What is expected: Beginning with the line that contains "MATRIX1 pin DIN: D2 -> A4", transcribe every line down to the end of the entries, exactly, and no other lines.

Version difference data:
------------

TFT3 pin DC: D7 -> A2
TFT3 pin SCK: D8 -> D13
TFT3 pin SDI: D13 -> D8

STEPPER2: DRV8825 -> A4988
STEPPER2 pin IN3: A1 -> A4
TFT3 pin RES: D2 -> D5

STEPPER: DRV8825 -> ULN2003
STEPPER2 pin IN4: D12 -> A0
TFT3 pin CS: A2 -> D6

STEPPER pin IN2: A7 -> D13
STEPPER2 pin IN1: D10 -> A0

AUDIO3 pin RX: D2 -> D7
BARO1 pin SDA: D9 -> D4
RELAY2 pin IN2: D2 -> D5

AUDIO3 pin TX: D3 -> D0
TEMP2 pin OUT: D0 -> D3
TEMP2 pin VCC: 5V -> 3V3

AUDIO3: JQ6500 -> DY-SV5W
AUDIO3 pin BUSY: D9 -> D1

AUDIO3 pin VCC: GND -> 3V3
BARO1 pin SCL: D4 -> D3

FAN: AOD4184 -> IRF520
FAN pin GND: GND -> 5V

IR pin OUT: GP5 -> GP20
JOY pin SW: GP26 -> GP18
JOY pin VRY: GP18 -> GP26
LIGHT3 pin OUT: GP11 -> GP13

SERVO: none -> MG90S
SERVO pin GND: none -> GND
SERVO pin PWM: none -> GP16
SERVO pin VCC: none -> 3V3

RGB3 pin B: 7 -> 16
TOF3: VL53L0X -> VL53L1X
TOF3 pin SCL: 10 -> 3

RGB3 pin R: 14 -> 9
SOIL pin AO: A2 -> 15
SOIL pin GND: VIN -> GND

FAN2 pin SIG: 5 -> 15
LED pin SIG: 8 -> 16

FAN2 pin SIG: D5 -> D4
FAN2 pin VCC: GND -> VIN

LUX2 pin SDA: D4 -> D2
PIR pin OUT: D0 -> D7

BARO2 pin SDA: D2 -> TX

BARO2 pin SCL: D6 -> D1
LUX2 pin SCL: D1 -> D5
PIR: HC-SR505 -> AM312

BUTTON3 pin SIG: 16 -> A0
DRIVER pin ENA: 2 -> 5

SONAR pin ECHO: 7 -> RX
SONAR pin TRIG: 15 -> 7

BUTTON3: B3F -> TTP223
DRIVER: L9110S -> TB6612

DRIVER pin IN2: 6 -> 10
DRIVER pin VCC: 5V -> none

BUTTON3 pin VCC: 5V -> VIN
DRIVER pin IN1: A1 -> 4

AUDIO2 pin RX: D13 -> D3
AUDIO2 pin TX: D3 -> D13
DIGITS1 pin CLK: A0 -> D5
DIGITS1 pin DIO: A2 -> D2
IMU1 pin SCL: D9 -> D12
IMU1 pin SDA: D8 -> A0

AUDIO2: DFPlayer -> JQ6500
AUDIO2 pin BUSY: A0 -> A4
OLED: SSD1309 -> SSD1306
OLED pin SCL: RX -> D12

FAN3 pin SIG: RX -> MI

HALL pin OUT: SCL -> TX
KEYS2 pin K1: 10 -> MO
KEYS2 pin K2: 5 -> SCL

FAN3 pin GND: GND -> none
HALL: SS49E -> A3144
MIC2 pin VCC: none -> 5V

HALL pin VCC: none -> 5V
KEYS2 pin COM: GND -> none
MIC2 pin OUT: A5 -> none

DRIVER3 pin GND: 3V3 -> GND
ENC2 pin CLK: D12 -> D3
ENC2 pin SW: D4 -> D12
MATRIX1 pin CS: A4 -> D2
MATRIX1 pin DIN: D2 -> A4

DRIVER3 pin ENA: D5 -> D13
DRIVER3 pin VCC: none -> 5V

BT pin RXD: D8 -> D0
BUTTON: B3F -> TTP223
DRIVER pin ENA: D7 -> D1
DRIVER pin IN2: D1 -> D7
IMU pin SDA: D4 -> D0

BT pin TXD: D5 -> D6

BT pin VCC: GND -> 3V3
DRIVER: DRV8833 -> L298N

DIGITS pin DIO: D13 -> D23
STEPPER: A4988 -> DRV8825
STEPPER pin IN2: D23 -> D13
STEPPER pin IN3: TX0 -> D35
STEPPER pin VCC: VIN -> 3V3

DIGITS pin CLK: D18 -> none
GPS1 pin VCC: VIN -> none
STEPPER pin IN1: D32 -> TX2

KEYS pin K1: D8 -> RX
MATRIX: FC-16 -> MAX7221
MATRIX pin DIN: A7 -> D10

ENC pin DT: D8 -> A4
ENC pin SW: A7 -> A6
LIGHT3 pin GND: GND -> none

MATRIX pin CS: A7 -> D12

------------

Result for this exercise:
MATRIX1 pin DIN: D2 -> A4

DRIVER3 pin ENA: D5 -> D13
DRIVER3 pin VCC: none -> 5V

BT pin RXD: D8 -> D0
BUTTON: B3F -> TTP223
DRIVER pin ENA: D7 -> D1
DRIVER pin IN2: D1 -> D7
IMU pin SDA: D4 -> D0

BT pin TXD: D5 -> D6

BT pin VCC: GND -> 3V3
DRIVER: DRV8833 -> L298N

DIGITS pin DIO: D13 -> D23
STEPPER: A4988 -> DRV8825
STEPPER pin IN2: D23 -> D13
STEPPER pin IN3: TX0 -> D35
STEPPER pin VCC: VIN -> 3V3

DIGITS pin CLK: D18 -> none
GPS1 pin VCC: VIN -> none
STEPPER pin IN1: D32 -> TX2

KEYS pin K1: D8 -> RX
MATRIX: FC-16 -> MAX7221
MATRIX pin DIN: A7 -> D10

ENC pin DT: D8 -> A4
ENC pin SW: A7 -> A6
LIGHT3 pin GND: GND -> none

MATRIX pin CS: A7 -> D12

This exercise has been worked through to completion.